## Your assignment
The records follow. Transcribe only the lines from the line containing "LINE3 pin AO: GP26 -> GP14" through the end, both ends included, and leave out the pictures.

## Dataset records
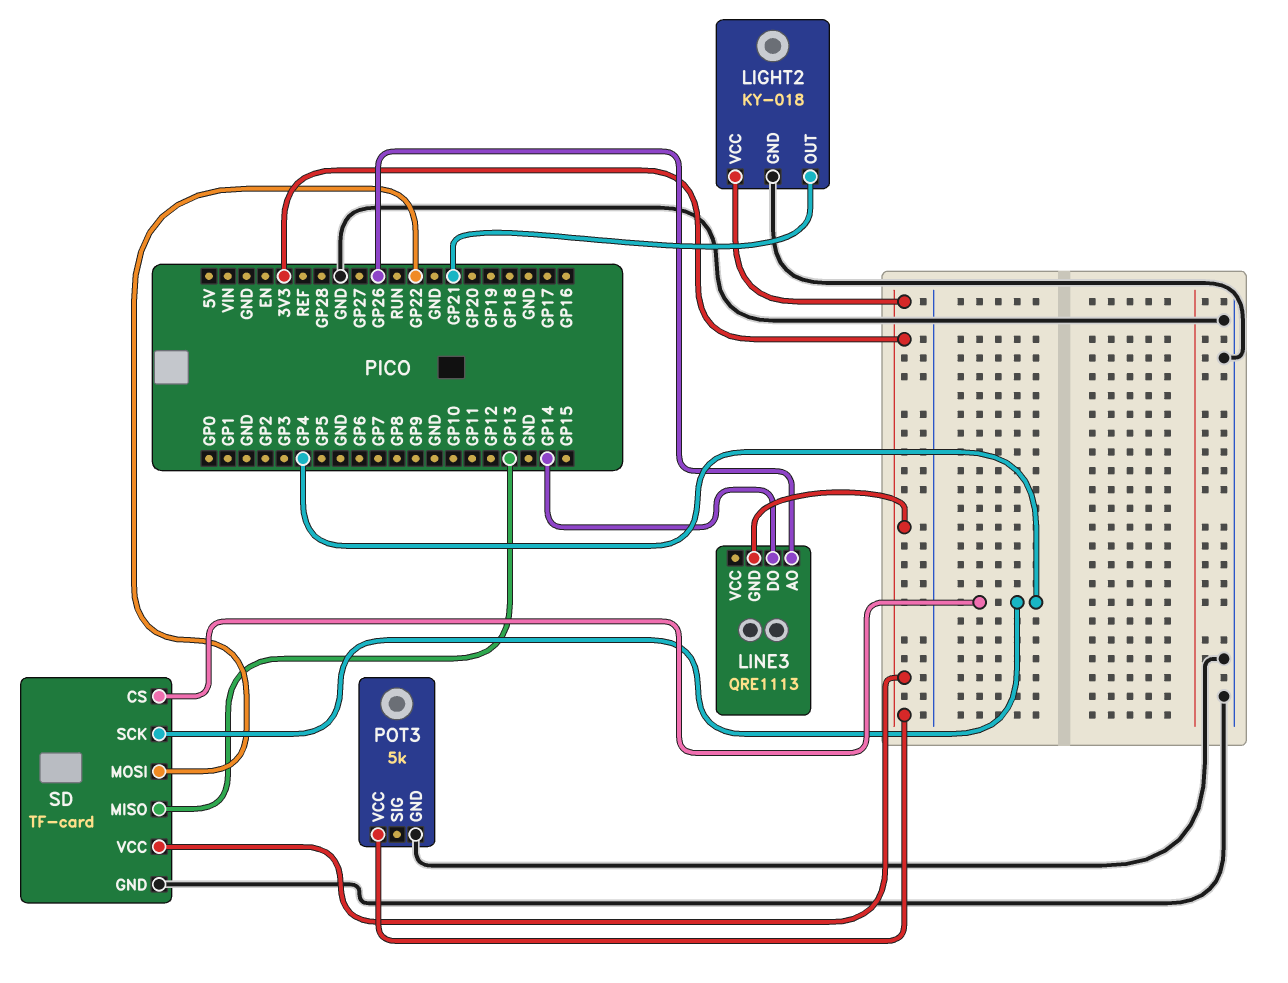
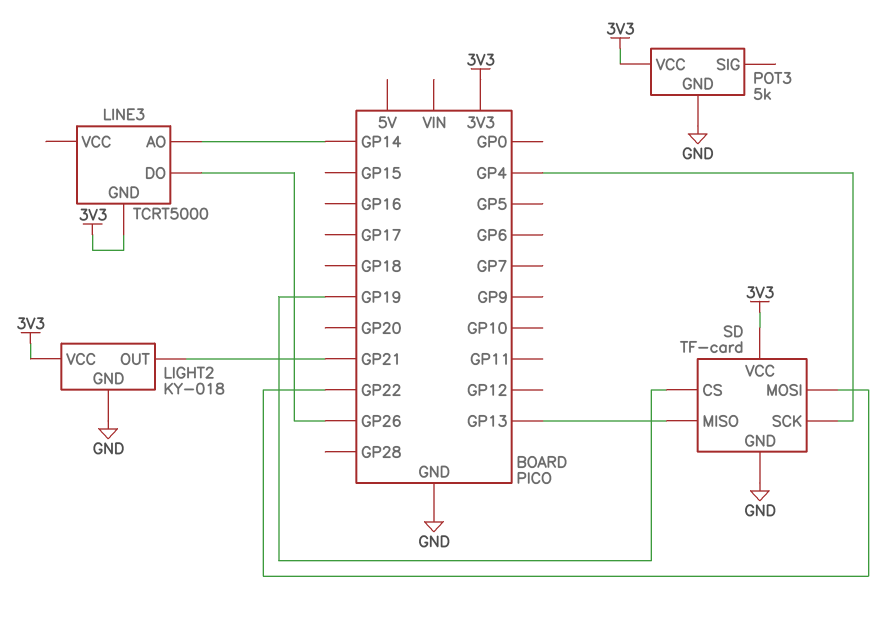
LINE3: QRE1113 -> TCRT5000
LINE3 pin AO: GP26 -> GP14
LINE3 pin DO: GP14 -> GP26
SD pin CS: GP4 -> GP19

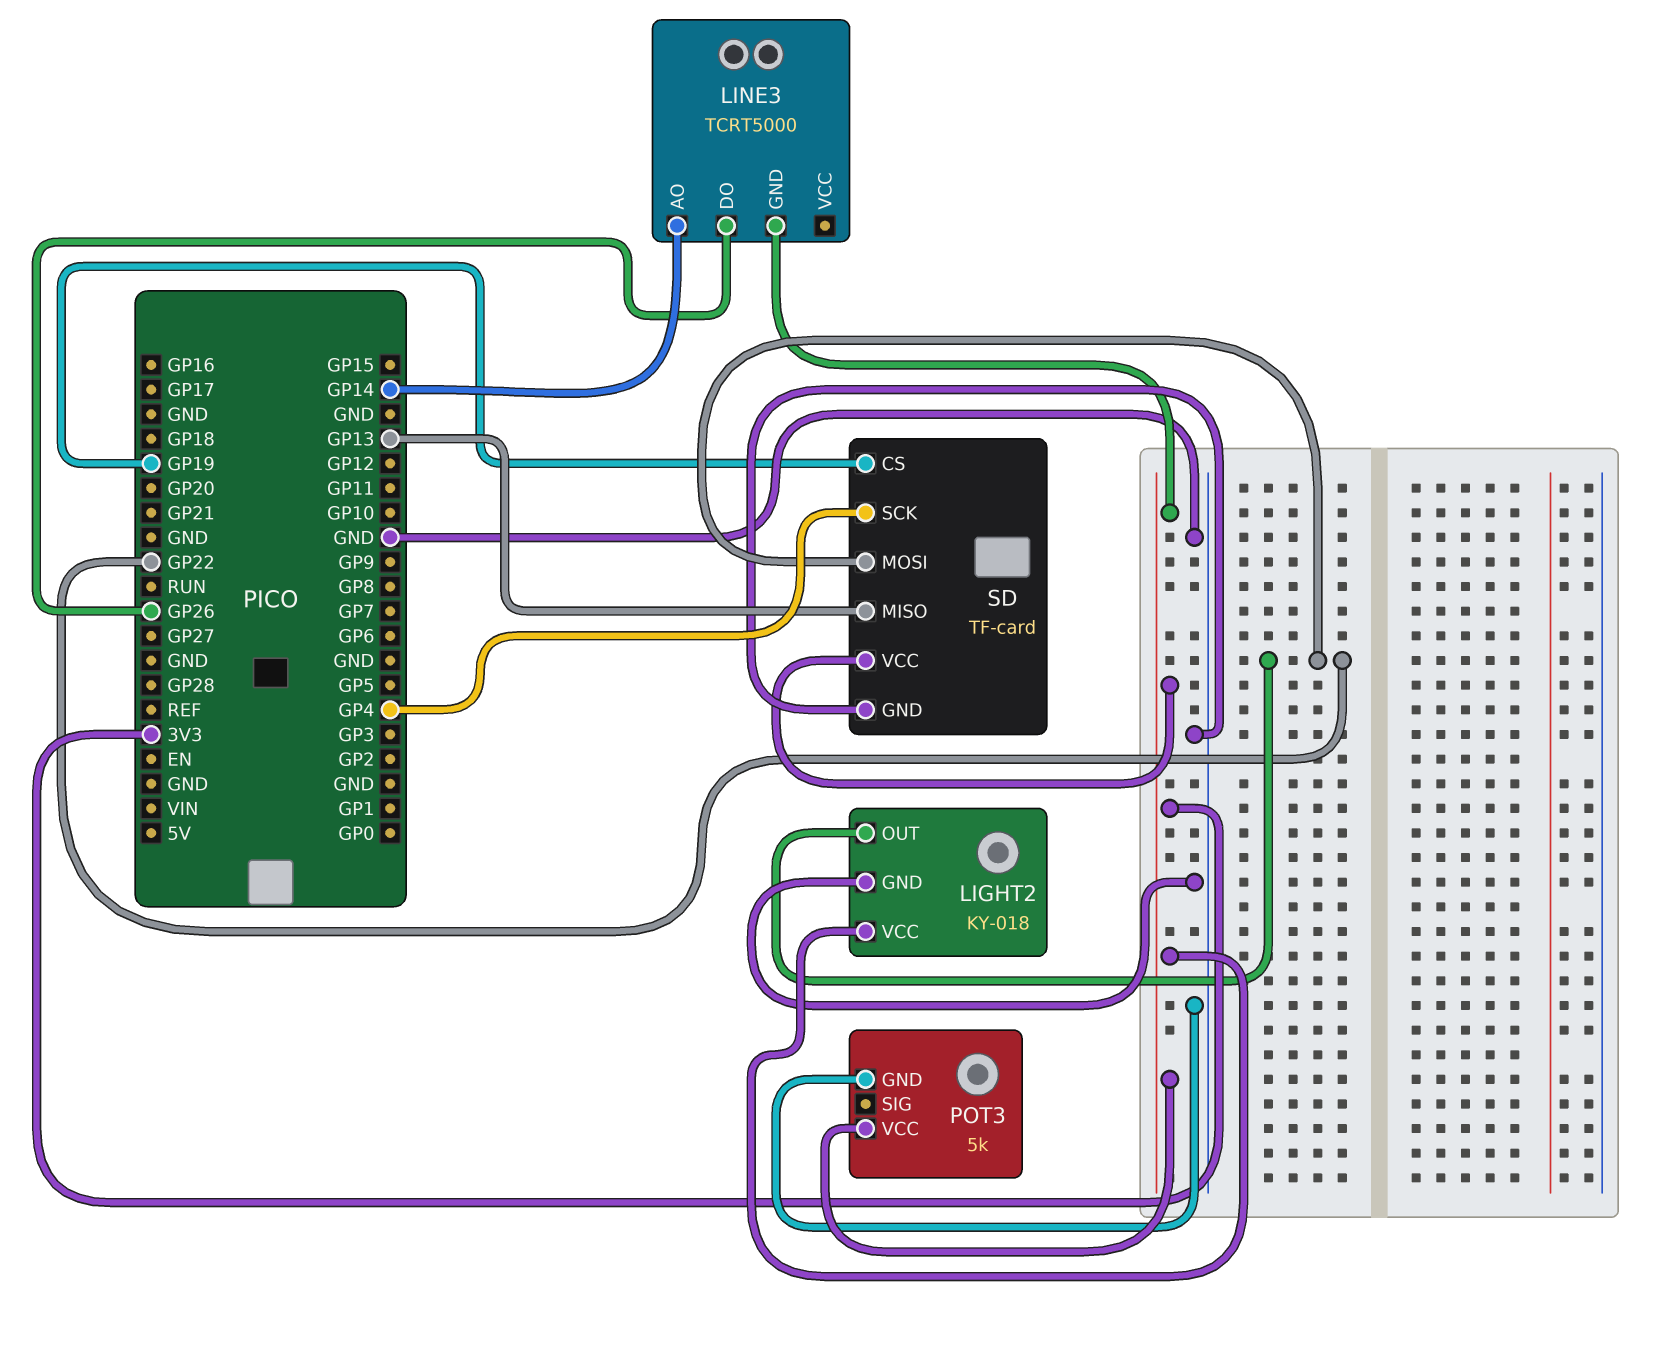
LIGHT2 pin OUT: GP21 -> GP22

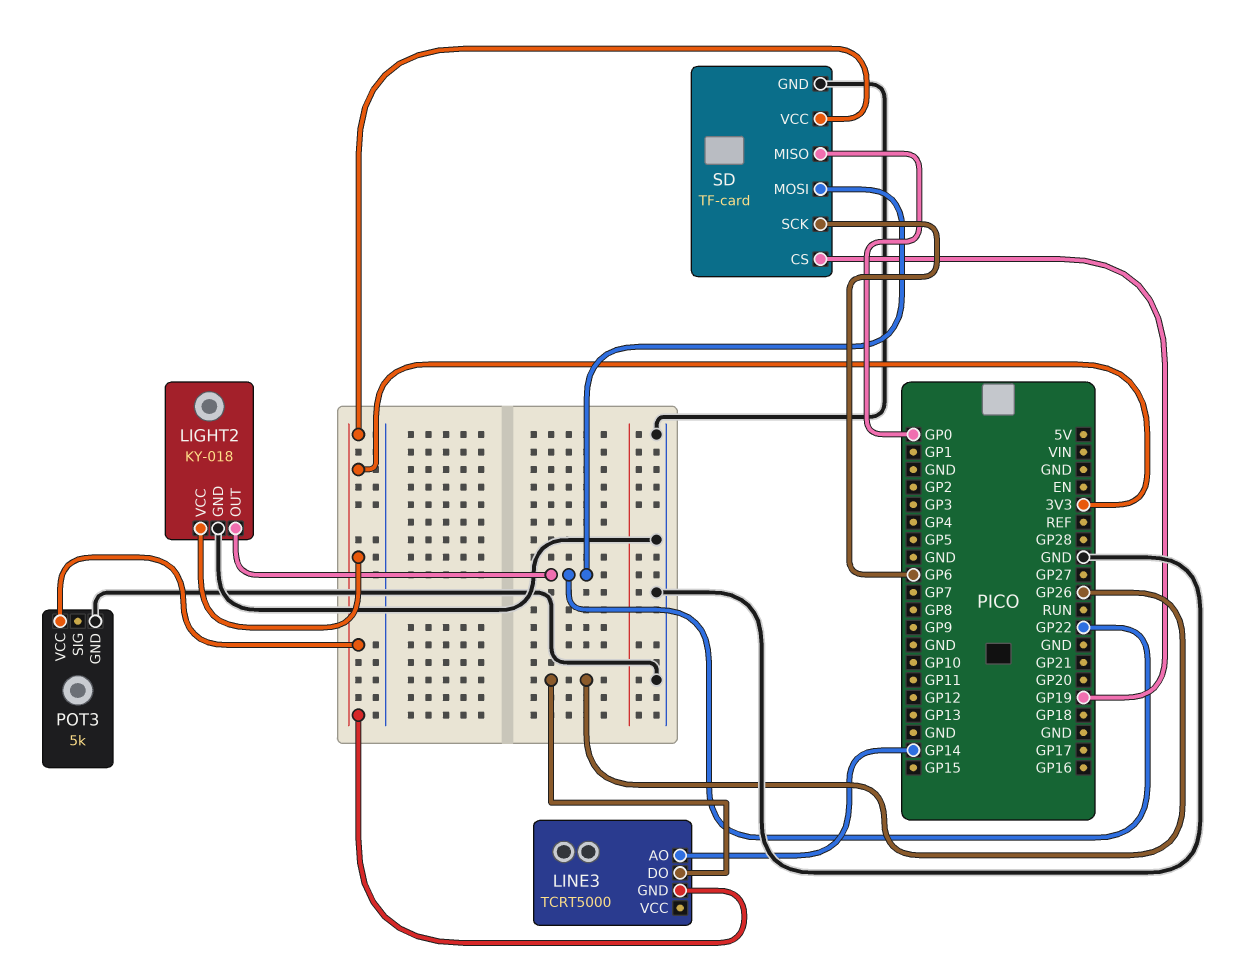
SD pin MISO: GP13 -> GP0
SD pin SCK: GP4 -> GP6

## Written solution
LINE3 pin AO: GP26 -> GP14
LINE3 pin DO: GP14 -> GP26
SD pin CS: GP4 -> GP19

LIGHT2 pin OUT: GP21 -> GP22

SD pin MISO: GP13 -> GP0
SD pin SCK: GP4 -> GP6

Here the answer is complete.